→ **Records supplied**
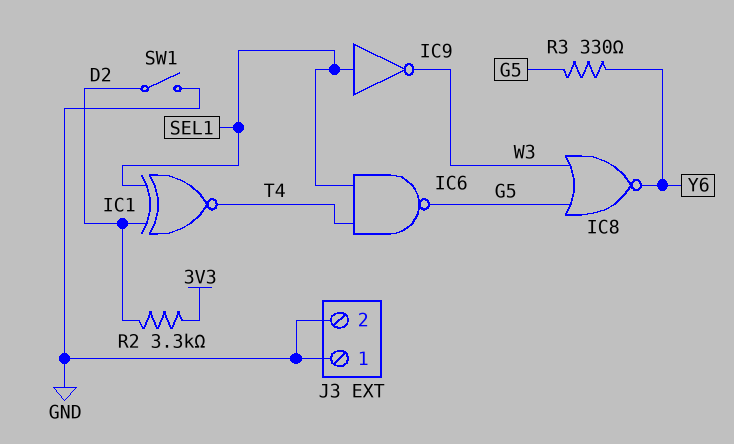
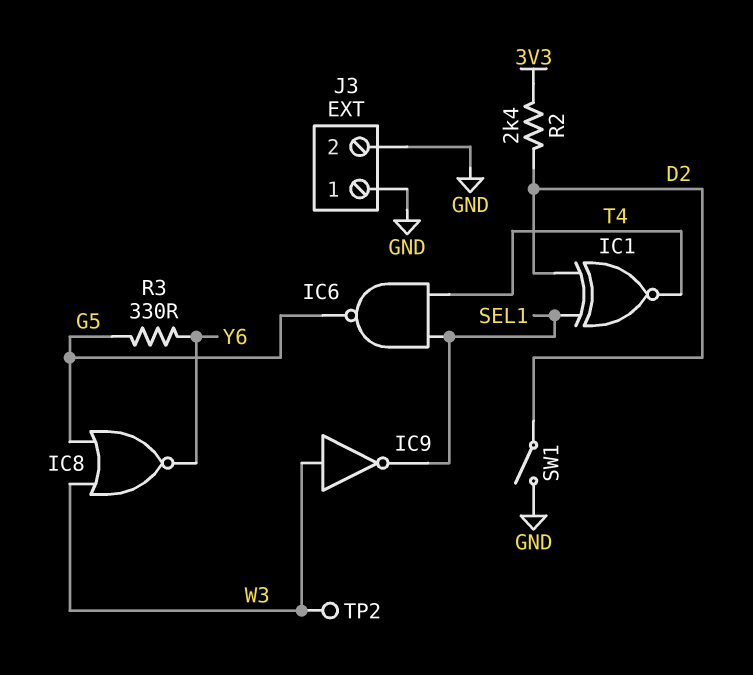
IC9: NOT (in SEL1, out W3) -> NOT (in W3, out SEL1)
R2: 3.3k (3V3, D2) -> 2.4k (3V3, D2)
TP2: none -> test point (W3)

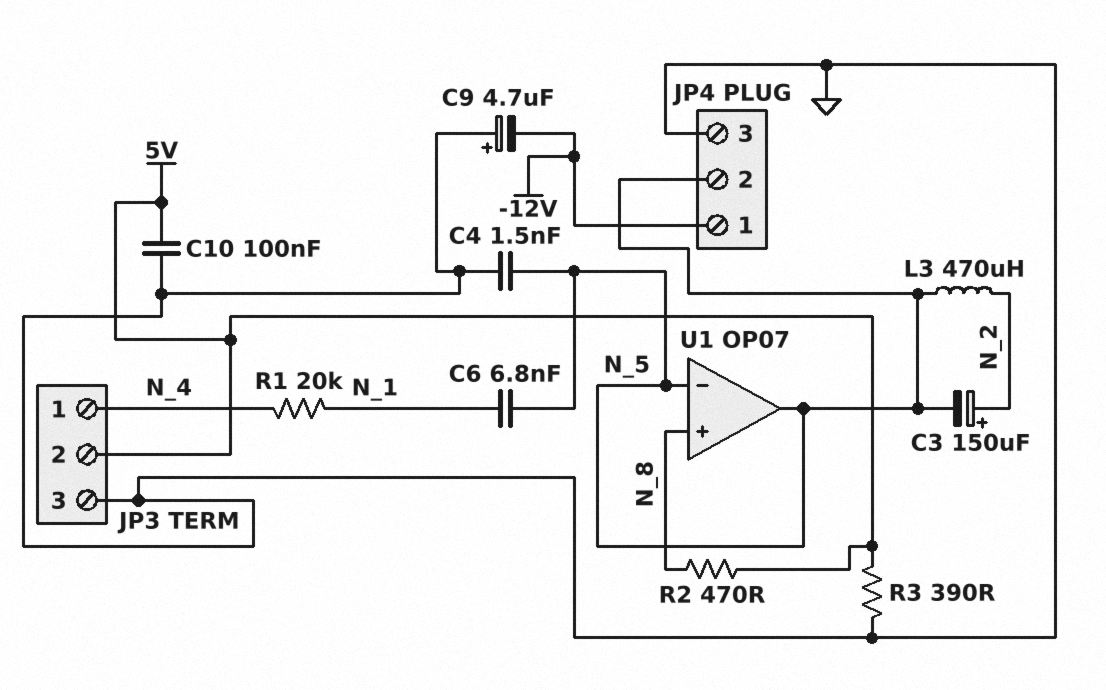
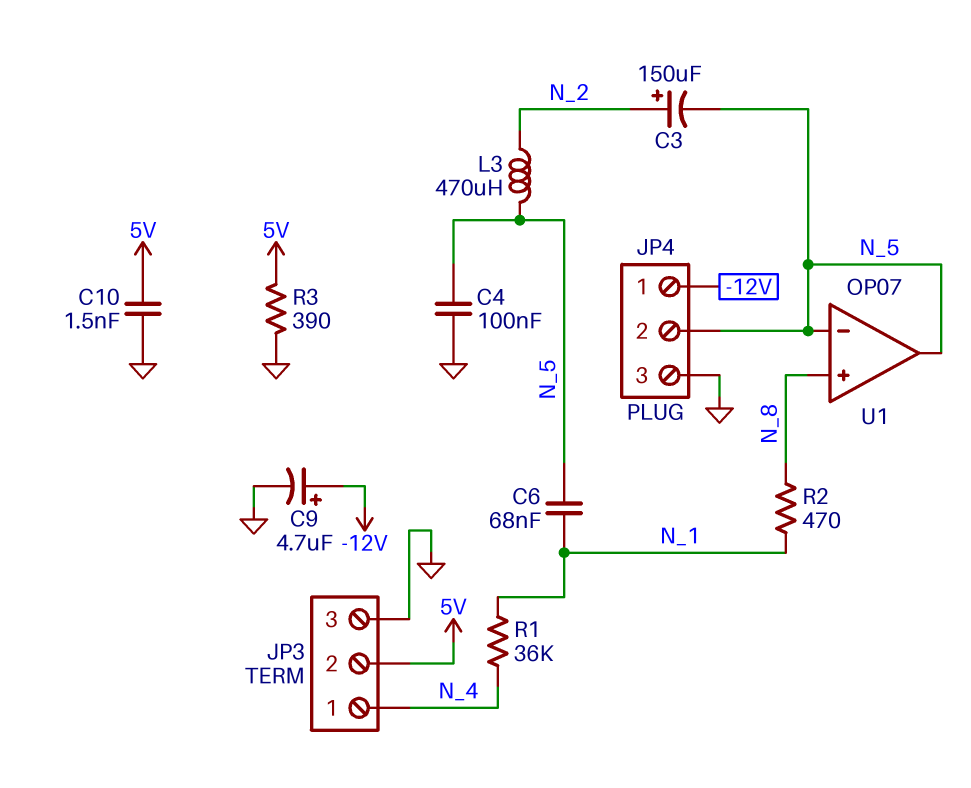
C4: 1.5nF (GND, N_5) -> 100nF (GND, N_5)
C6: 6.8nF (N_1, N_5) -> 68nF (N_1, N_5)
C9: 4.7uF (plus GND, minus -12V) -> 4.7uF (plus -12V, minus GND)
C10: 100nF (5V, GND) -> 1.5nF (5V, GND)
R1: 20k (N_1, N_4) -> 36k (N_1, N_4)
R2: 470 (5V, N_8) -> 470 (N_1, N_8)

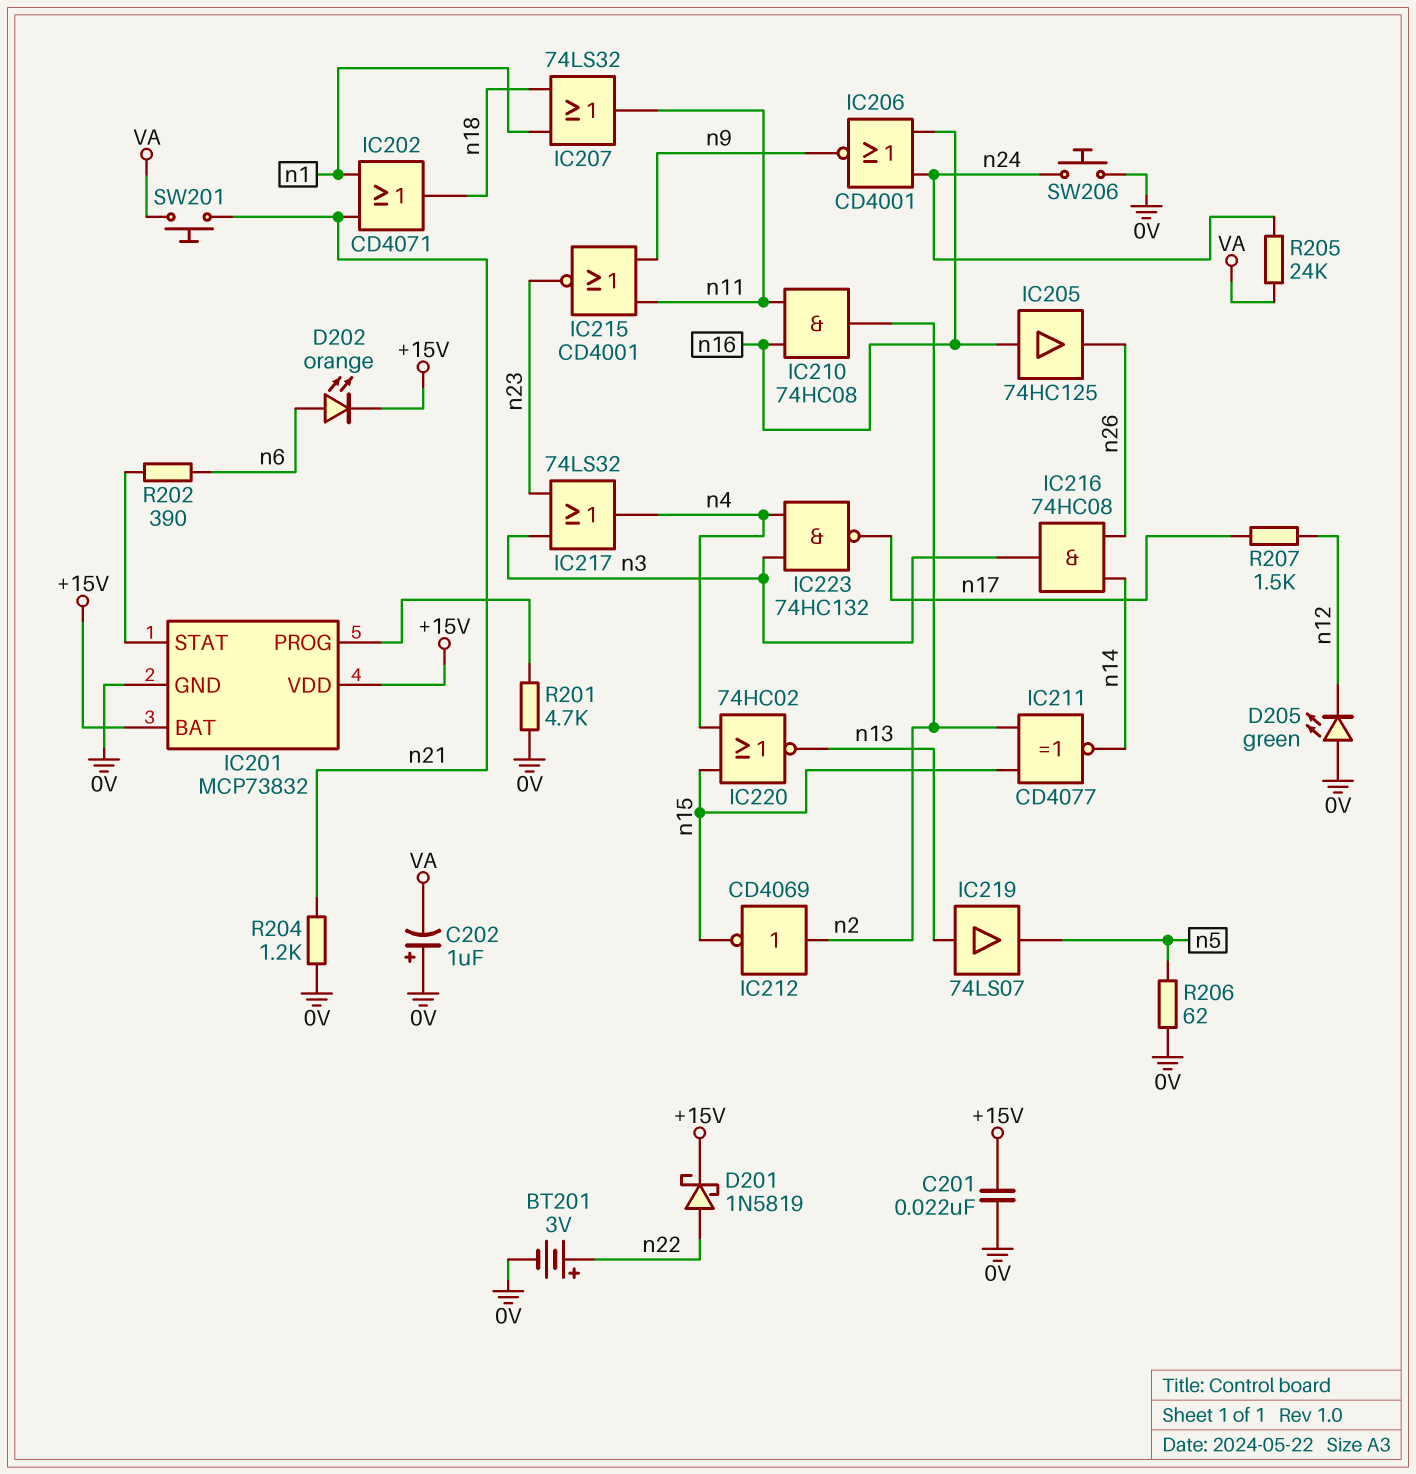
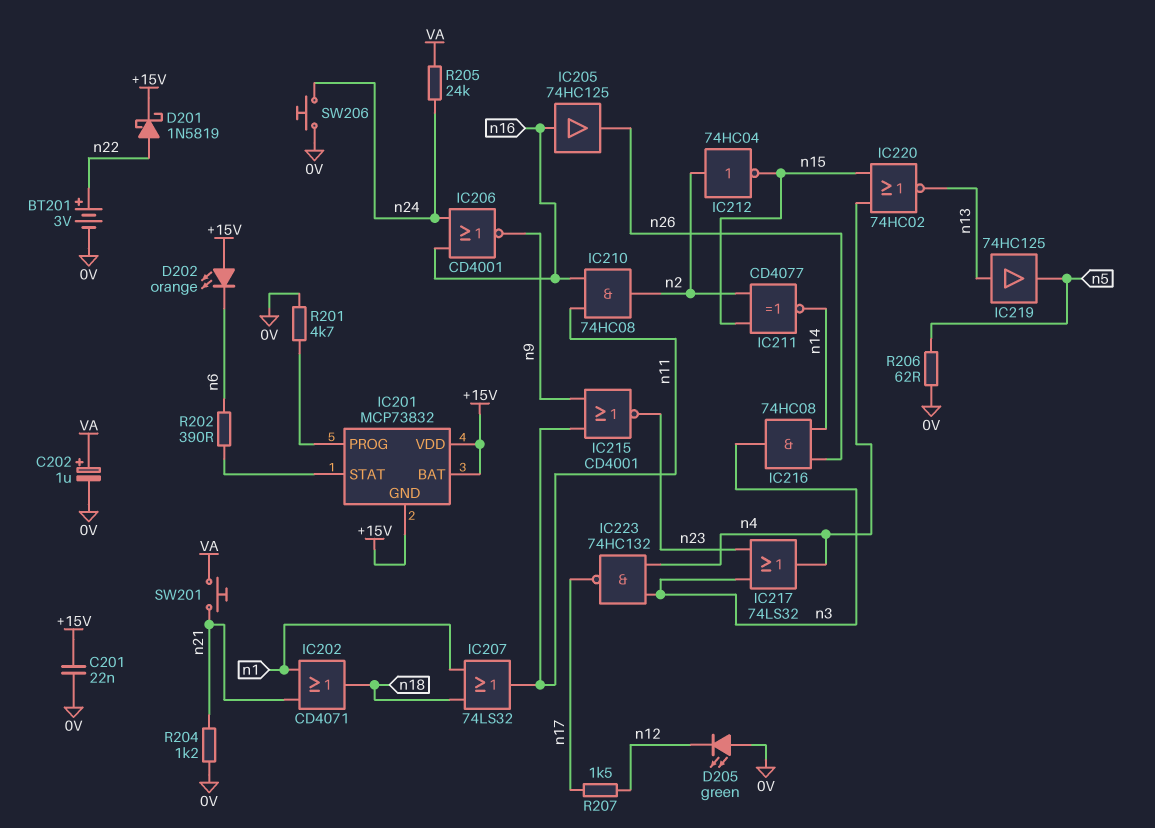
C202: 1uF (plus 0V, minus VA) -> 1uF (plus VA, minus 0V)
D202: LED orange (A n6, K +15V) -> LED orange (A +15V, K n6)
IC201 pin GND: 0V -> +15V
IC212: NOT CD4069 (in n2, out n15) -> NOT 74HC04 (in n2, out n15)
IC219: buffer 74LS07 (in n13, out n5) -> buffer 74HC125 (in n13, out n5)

→ **Work to complete**
The lines to copy are those above that contain the string "plus".

→ **Response to this exercise**
C9: 4.7uF (plus GND, minus -12V) -> 4.7uF (plus -12V, minus GND)
C202: 1uF (plus 0V, minus VA) -> 1uF (plus VA, minus 0V)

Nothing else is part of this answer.